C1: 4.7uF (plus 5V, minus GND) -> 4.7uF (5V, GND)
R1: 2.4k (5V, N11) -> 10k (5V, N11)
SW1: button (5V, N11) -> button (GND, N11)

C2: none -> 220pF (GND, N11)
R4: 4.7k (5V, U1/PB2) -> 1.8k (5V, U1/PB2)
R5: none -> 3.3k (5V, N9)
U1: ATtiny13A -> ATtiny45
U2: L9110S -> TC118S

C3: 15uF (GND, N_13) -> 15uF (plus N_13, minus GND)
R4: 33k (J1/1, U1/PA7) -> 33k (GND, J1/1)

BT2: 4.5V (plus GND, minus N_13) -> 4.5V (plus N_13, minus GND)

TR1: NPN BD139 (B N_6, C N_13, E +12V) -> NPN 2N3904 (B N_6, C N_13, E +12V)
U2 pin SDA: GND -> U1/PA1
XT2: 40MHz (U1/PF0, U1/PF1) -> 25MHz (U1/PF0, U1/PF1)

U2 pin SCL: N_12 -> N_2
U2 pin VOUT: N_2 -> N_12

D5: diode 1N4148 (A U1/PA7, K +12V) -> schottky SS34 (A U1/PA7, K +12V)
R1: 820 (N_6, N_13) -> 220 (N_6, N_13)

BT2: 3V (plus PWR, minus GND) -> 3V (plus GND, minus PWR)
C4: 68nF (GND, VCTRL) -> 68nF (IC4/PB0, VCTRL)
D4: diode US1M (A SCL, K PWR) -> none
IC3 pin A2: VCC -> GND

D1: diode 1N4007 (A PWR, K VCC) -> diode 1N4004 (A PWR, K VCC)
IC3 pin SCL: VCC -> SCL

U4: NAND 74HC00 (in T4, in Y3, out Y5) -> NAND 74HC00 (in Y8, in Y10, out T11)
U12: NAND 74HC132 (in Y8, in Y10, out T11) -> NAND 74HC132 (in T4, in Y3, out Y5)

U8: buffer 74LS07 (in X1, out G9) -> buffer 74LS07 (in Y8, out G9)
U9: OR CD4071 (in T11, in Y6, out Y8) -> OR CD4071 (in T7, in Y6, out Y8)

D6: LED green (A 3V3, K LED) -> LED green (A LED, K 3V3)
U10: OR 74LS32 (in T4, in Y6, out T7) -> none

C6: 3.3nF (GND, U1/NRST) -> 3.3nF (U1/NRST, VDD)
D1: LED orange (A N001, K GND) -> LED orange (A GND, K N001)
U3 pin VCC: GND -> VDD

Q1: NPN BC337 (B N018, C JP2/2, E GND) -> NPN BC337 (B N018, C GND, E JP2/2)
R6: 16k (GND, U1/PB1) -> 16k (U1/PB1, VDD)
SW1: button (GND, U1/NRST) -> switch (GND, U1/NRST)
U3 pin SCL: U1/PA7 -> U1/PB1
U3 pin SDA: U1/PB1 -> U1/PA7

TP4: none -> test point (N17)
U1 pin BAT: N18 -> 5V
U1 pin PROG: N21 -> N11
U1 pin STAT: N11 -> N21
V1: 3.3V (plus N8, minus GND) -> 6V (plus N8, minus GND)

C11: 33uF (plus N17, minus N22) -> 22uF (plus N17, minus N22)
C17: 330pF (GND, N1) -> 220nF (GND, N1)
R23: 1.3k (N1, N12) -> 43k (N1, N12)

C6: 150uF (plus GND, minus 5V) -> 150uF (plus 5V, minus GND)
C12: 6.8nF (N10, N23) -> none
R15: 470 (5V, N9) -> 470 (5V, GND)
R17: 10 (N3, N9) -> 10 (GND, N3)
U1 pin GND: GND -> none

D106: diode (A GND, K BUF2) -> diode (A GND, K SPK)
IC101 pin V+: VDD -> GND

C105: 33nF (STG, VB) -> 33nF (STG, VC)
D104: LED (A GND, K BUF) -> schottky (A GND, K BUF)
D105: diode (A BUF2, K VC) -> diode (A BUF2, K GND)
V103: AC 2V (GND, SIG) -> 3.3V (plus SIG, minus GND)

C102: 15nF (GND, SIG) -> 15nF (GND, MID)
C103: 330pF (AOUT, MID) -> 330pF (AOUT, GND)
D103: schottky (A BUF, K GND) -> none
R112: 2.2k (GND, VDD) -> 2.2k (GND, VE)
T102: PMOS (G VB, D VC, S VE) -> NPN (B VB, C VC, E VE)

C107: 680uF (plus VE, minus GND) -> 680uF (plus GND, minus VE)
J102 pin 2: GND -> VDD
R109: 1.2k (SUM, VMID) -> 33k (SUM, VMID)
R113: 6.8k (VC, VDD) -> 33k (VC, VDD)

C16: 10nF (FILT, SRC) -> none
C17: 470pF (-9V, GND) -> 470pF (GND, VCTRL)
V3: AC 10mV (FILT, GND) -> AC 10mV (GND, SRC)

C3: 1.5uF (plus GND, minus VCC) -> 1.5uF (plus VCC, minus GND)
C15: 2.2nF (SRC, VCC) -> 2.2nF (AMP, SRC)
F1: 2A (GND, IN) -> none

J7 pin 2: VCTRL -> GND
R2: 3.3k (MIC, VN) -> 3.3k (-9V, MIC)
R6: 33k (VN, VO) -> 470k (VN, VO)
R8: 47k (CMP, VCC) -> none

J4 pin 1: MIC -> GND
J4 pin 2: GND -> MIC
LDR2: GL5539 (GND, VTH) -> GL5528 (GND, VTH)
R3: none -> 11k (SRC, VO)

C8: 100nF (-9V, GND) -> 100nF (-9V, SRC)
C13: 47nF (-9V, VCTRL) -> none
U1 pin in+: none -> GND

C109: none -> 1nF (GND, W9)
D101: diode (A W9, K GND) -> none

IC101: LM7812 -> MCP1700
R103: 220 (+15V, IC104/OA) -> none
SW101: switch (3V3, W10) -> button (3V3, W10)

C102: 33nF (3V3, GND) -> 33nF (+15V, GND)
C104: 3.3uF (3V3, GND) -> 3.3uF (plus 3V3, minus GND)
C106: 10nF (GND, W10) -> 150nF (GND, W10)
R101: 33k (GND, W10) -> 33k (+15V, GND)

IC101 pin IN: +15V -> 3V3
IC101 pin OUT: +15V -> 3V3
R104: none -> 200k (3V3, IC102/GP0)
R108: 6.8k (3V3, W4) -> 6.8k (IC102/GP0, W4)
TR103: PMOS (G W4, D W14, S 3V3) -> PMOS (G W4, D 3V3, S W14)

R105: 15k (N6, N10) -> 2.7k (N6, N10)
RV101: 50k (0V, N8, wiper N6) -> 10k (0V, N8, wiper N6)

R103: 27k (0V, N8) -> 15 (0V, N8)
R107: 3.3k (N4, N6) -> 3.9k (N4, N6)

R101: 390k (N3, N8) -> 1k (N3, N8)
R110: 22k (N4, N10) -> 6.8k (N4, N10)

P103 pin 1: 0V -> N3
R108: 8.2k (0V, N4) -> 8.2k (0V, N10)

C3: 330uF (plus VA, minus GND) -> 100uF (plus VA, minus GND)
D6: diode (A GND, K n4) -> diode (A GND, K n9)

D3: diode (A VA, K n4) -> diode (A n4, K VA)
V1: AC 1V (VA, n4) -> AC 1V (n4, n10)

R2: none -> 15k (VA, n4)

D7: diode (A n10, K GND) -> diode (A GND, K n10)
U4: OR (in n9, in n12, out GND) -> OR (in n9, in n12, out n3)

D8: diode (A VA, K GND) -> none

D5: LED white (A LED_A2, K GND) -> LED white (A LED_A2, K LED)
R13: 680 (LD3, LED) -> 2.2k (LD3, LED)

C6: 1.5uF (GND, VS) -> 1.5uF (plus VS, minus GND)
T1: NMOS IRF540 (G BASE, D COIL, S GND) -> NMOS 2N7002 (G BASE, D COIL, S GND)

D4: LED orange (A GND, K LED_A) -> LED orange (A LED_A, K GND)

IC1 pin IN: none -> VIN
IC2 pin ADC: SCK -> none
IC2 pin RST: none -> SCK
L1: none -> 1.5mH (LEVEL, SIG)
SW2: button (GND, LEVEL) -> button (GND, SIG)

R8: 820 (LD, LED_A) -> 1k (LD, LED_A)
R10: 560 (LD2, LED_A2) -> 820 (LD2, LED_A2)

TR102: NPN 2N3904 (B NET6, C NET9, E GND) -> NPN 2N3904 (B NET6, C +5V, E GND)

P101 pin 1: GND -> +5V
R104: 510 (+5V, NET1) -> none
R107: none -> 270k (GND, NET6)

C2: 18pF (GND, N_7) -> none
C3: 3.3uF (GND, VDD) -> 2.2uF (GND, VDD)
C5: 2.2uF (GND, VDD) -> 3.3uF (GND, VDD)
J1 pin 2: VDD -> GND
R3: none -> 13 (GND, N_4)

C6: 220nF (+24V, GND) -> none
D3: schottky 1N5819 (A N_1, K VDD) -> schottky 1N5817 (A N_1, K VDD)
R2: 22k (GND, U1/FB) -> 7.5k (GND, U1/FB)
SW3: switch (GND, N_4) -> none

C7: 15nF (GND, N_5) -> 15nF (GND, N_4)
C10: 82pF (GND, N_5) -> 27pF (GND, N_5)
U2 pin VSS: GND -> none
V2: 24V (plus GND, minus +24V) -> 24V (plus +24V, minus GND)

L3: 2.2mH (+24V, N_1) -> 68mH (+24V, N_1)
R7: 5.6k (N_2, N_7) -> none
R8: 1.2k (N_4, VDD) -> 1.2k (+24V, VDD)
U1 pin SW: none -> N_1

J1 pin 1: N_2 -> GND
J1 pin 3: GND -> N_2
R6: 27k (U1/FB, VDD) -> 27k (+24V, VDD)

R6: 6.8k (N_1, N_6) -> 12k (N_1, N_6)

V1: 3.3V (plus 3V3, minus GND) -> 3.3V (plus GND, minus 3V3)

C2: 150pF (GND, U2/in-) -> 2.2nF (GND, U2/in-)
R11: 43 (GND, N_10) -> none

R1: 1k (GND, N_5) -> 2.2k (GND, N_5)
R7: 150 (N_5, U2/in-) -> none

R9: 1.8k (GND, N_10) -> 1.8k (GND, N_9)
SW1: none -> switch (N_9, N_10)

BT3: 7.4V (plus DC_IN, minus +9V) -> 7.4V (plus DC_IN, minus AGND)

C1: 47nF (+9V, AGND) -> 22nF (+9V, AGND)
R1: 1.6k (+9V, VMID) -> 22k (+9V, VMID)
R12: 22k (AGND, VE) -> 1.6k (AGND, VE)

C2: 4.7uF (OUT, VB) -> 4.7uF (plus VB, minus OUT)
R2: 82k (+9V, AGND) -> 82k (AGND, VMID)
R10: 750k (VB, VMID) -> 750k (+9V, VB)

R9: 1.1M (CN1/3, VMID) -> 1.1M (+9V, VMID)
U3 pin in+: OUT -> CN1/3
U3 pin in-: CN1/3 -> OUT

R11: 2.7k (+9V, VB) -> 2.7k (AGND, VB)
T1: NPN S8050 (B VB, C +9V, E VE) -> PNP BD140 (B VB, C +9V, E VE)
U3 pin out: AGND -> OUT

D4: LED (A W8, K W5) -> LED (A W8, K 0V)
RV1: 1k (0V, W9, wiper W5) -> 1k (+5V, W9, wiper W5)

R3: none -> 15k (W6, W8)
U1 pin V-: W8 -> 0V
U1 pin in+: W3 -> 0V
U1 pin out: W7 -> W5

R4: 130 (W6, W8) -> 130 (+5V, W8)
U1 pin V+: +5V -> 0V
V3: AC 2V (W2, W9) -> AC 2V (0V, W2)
════════
• **YOUR TASK**: Using the entries above, give back exactly the line containing "LDR2: GL5539 (GND, VTH) -> GL5528 (GND, VTH)", the line containing "R110: 22k (N4, N10) -> 6.8k (N4, N10)", and every line between them, and nothing else.

• **RESULT**:
LDR2: GL5539 (GND, VTH) -> GL5528 (GND, VTH)
R3: none -> 11k (SRC, VO)

C8: 100nF (-9V, GND) -> 100nF (-9V, SRC)
C13: 47nF (-9V, VCTRL) -> none
U1 pin in+: none -> GND

C109: none -> 1nF (GND, W9)
D101: diode (A W9, K GND) -> none

IC101: LM7812 -> MCP1700
R103: 220 (+15V, IC104/OA) -> none
SW101: switch (3V3, W10) -> button (3V3, W10)

C102: 33nF (3V3, GND) -> 33nF (+15V, GND)
C104: 3.3uF (3V3, GND) -> 3.3uF (plus 3V3, minus GND)
C106: 10nF (GND, W10) -> 150nF (GND, W10)
R101: 33k (GND, W10) -> 33k (+15V, GND)

IC101 pin IN: +15V -> 3V3
IC101 pin OUT: +15V -> 3V3
R104: none -> 200k (3V3, IC102/GP0)
R108: 6.8k (3V3, W4) -> 6.8k (IC102/GP0, W4)
TR103: PMOS (G W4, D W14, S 3V3) -> PMOS (G W4, D 3V3, S W14)

R105: 15k (N6, N10) -> 2.7k (N6, N10)
RV101: 50k (0V, N8, wiper N6) -> 10k (0V, N8, wiper N6)

R103: 27k (0V, N8) -> 15 (0V, N8)
R107: 3.3k (N4, N6) -> 3.9k (N4, N6)

R101: 390k (N3, N8) -> 1k (N3, N8)
R110: 22k (N4, N10) -> 6.8k (N4, N10)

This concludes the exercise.